### Exercise goal
Every line of the entries below from the one containing "The second view gained the muffin" to the one containing "The size of the vase", both ends included, must be written out exactly. No other line belongs in the answer.
= = = =
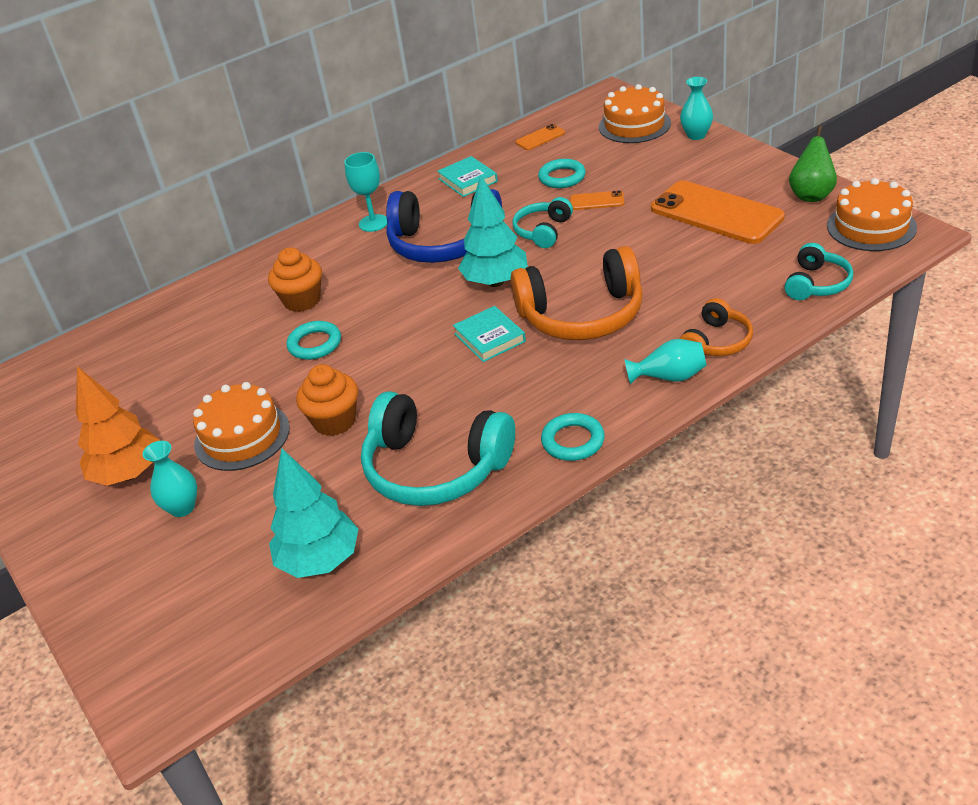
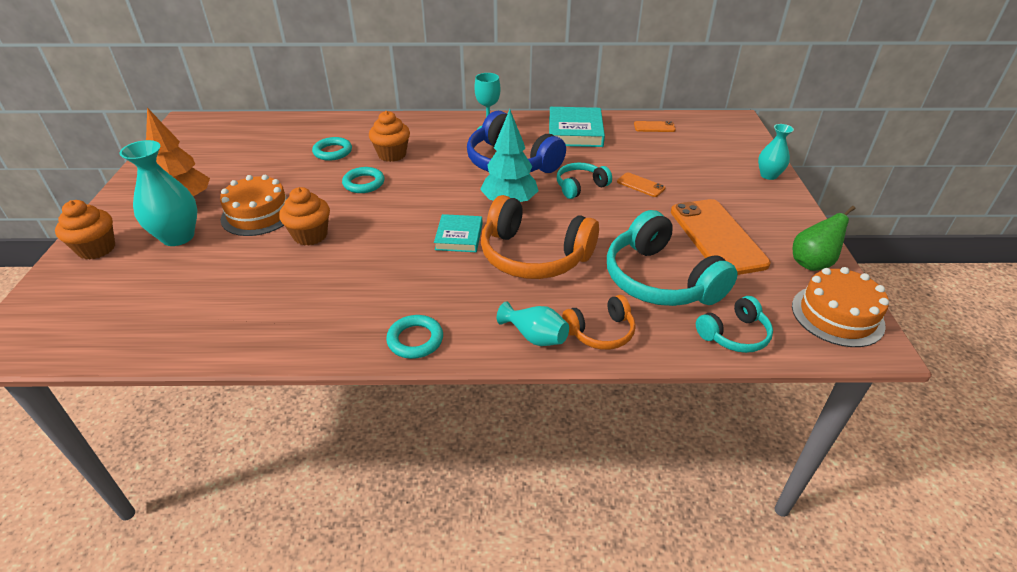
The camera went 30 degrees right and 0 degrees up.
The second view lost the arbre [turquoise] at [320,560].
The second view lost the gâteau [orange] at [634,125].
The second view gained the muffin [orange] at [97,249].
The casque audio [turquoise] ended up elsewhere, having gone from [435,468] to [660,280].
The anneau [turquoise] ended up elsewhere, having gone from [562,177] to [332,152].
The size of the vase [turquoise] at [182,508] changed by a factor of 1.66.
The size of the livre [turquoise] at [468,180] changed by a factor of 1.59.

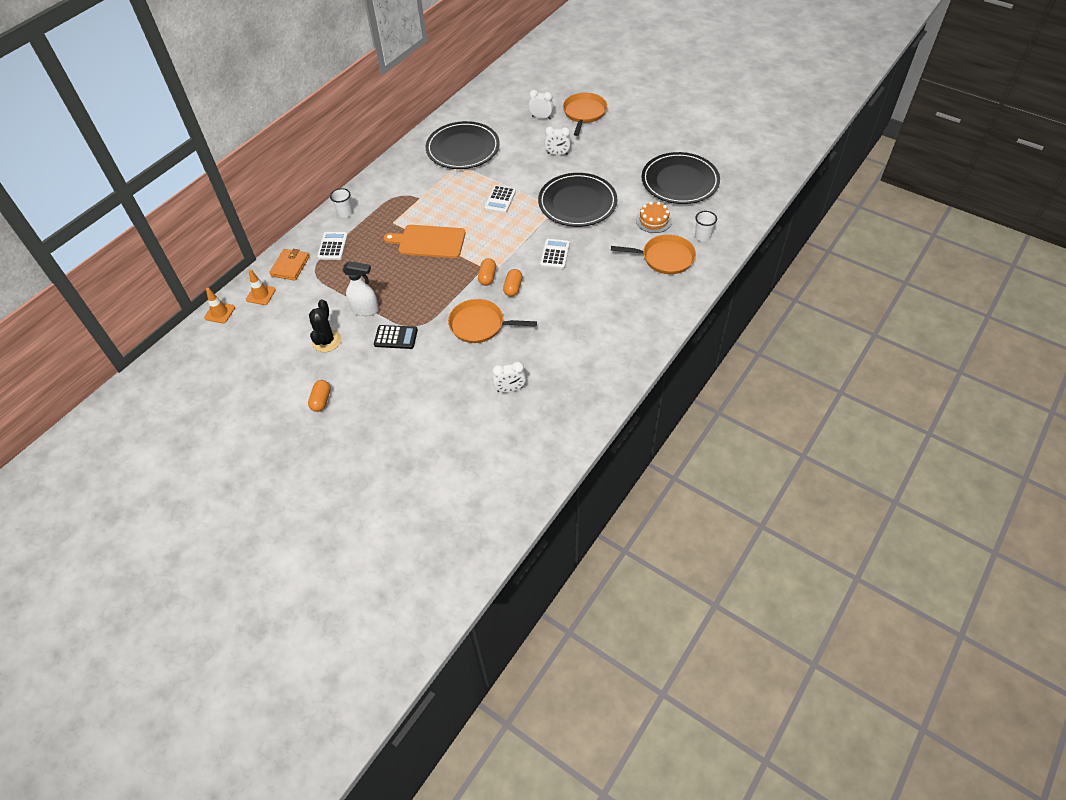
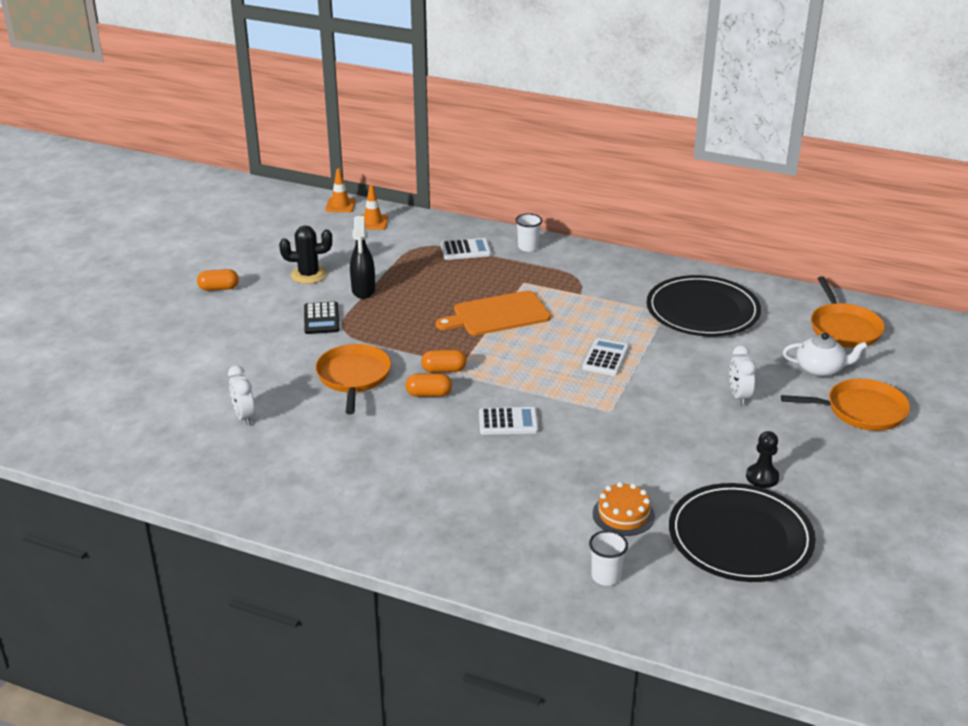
The camera went 75 degrees right and 20 degrees down.
The second view lost the portefeuille [orange] at [290,266].
The second view lost the assiette [noir] at [577,203].
The second view gained the pion [noir] at [762,477].
The poêle [orange] ended up elsewhere, having gone from [665,258] to [844,328].
Where the réveil [blanc] stood at [541,117], the théière [blanc] came to stand at [820,369].
What was the vaporisateur [blanc] at [365,310] turned into the vaporisateur [noir] at [363,290].
The planche à découper [orange] at [429,241] ended up facing another way, 105 degrees counterclockwise from before.
The calculatrice [blanc] at [500,200] ended up facing another way, 105 degrees clockwise from before.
= = = =
### Answer to this task
The second view gained the muffin [orange] at [97,249].
The casque audio [turquoise] ended up elsewhere, having gone from [435,468] to [660,280].
The anneau [turquoise] ended up elsewhere, having gone from [562,177] to [332,152].
The size of the vase [turquoise] at [182,508] changed by a factor of 1.66.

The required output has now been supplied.